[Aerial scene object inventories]
::::
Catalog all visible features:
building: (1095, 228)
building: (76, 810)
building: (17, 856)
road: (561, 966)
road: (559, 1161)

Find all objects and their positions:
::::
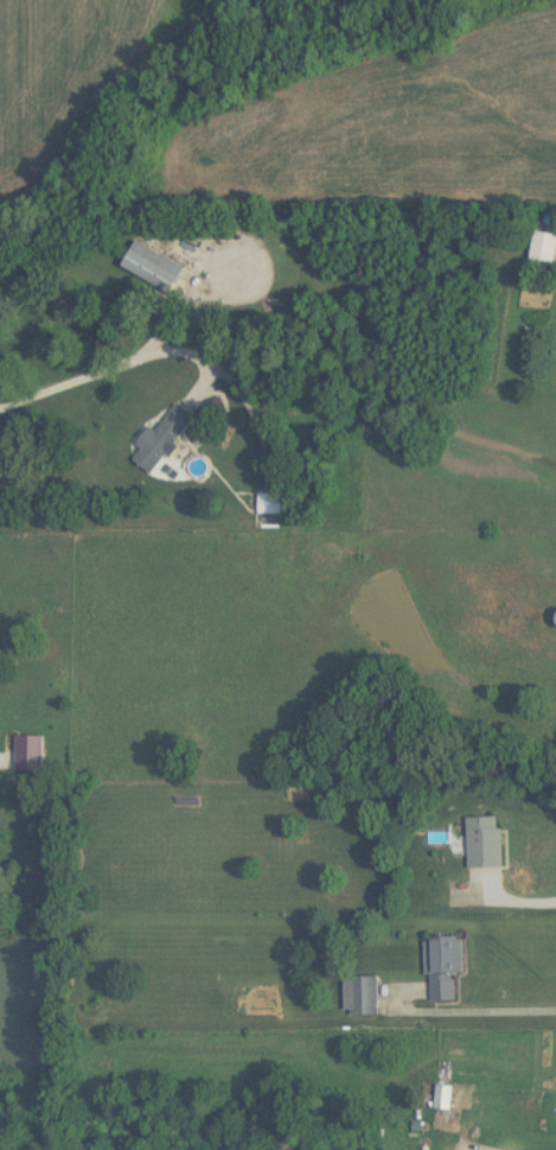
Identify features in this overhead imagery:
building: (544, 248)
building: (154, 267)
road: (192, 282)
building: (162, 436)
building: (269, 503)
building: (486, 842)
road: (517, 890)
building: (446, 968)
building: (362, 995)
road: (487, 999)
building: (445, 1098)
::::
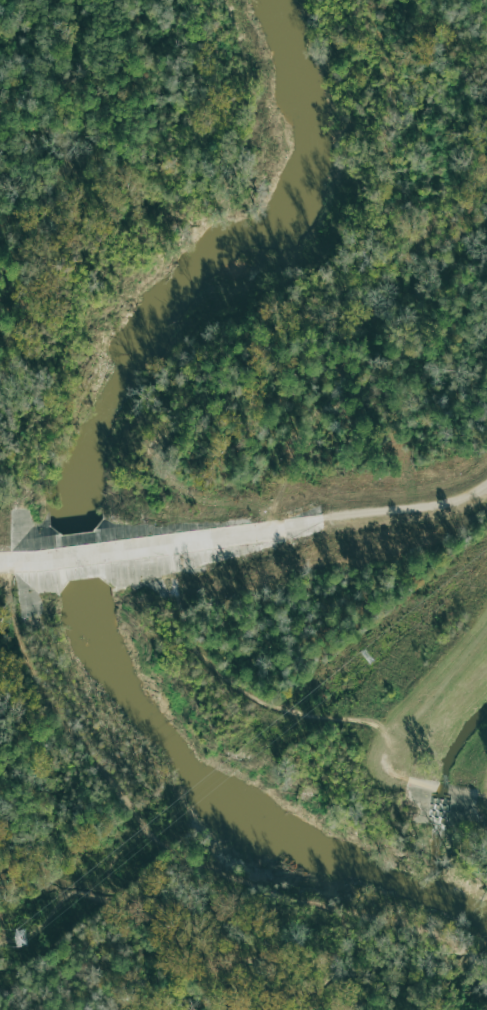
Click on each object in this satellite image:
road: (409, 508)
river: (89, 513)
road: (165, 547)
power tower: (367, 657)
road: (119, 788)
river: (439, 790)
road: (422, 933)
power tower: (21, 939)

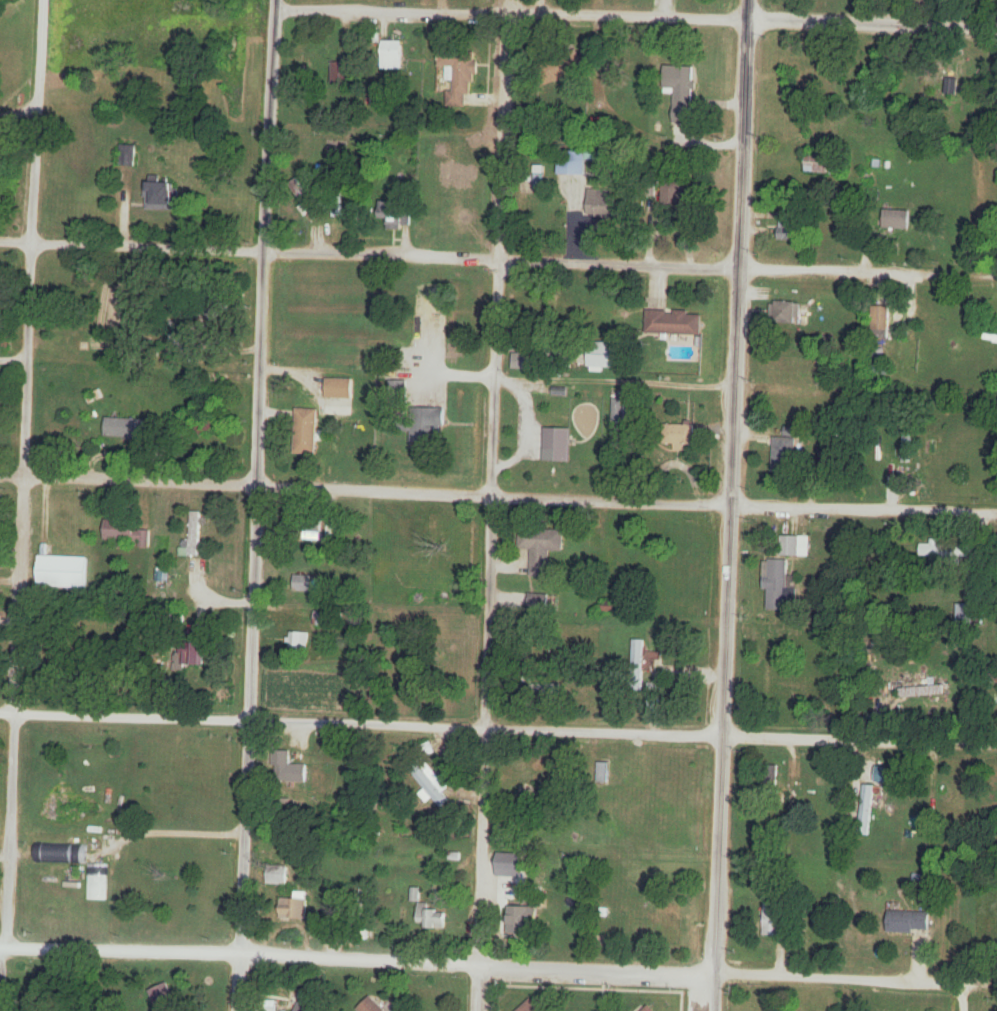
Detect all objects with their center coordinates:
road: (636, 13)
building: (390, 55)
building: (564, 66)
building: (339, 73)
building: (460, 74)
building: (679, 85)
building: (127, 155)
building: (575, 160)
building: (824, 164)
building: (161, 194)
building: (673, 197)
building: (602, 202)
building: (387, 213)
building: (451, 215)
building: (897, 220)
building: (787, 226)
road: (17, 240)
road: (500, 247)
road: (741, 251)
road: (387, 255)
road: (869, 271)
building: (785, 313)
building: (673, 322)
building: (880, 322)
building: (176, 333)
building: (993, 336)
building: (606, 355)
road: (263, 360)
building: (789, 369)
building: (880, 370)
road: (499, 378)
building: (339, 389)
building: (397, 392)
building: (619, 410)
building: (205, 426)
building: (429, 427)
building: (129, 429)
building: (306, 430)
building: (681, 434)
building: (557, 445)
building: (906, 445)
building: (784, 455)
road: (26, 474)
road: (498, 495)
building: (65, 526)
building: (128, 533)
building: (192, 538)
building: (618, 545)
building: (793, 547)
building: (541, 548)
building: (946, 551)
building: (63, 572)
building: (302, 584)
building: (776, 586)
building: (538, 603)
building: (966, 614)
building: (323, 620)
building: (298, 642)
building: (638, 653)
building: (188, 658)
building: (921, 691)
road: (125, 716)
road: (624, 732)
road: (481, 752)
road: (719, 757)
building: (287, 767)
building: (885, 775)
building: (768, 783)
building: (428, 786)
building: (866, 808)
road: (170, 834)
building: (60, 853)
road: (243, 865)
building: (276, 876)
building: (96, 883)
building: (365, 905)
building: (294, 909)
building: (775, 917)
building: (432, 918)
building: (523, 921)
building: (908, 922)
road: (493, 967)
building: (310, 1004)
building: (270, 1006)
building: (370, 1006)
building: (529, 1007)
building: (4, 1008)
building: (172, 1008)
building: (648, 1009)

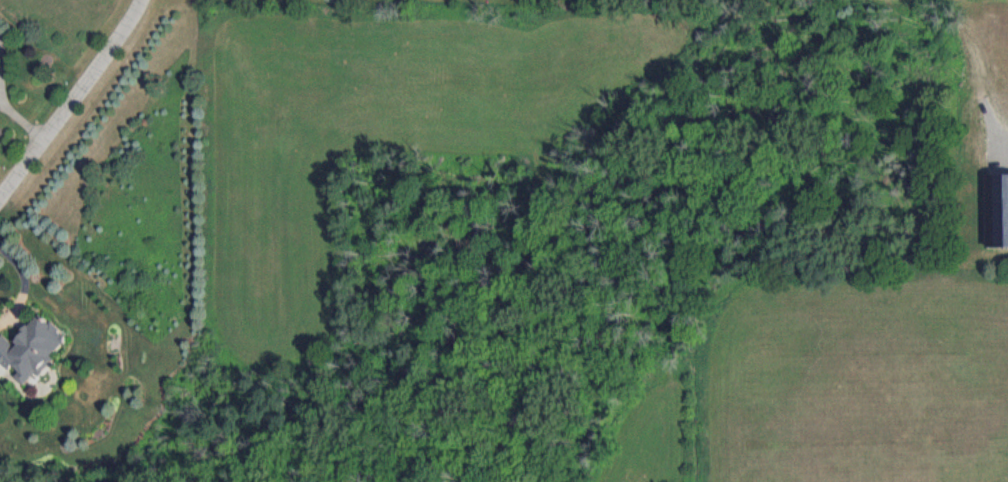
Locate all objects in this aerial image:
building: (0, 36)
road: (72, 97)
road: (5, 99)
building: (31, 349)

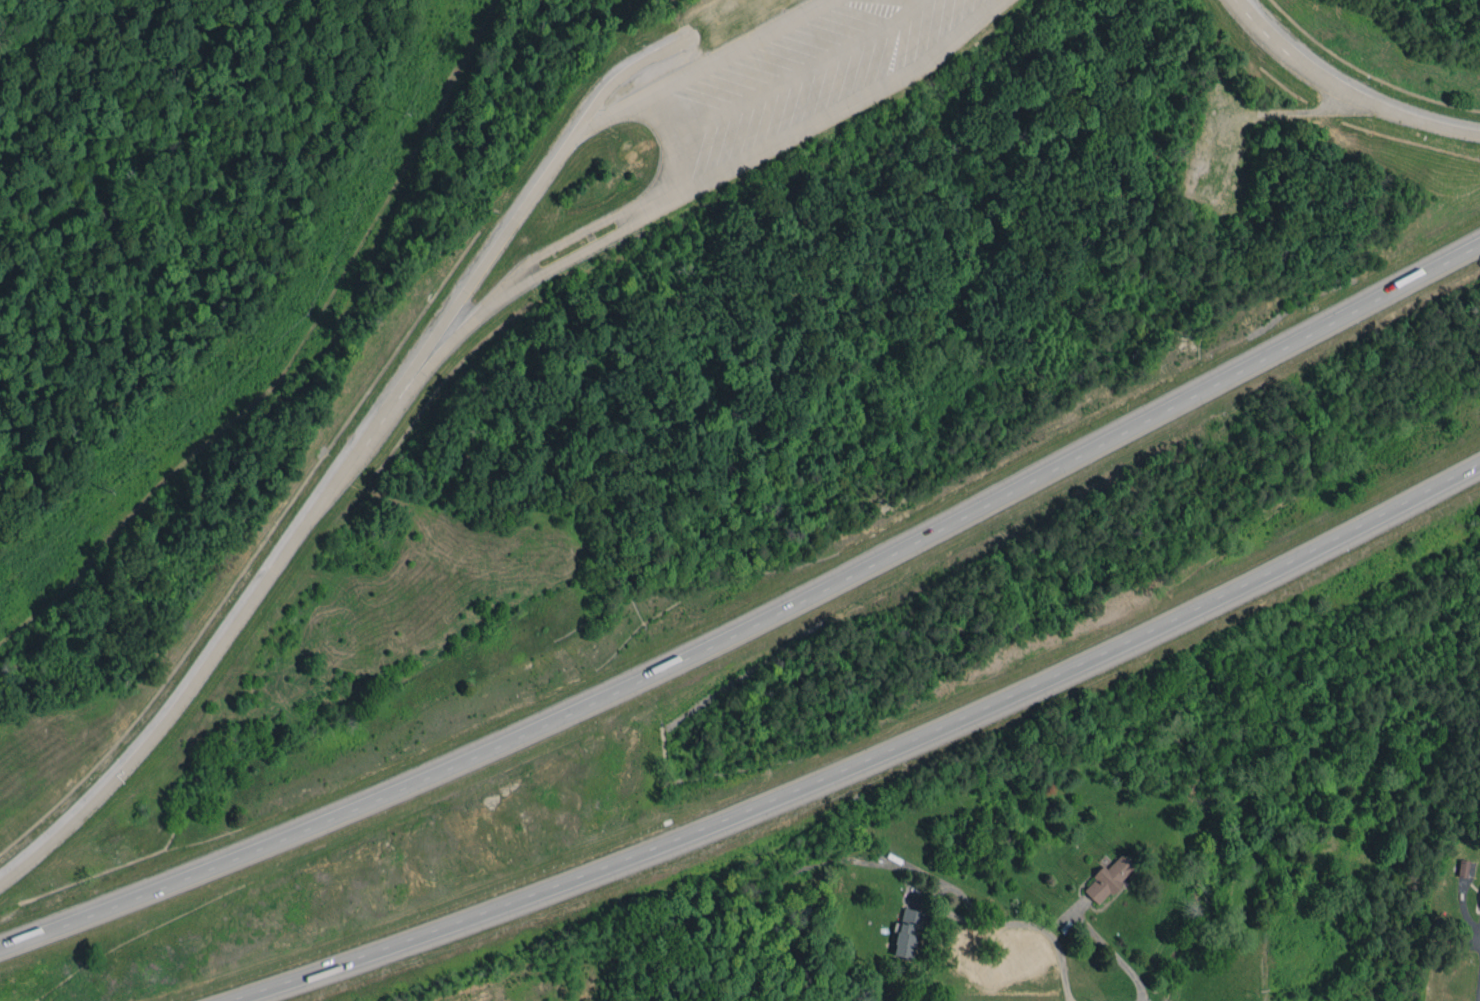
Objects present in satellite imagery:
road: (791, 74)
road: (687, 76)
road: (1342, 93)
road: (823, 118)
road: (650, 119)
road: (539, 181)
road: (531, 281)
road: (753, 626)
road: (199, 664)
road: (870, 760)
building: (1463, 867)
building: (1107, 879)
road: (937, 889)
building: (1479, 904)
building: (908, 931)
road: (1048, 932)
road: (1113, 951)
::::
YOUR GOAL = All that is needed is the exact run of lines above from the line containing "Catalog all visible" through the line containing "Find all objects", both of them included.

COMPLETED EXERCISE =
Catalog all visible features:
building: (1095, 228)
building: (76, 810)
building: (17, 856)
road: (561, 966)
road: (559, 1161)

Find all objects and their positions:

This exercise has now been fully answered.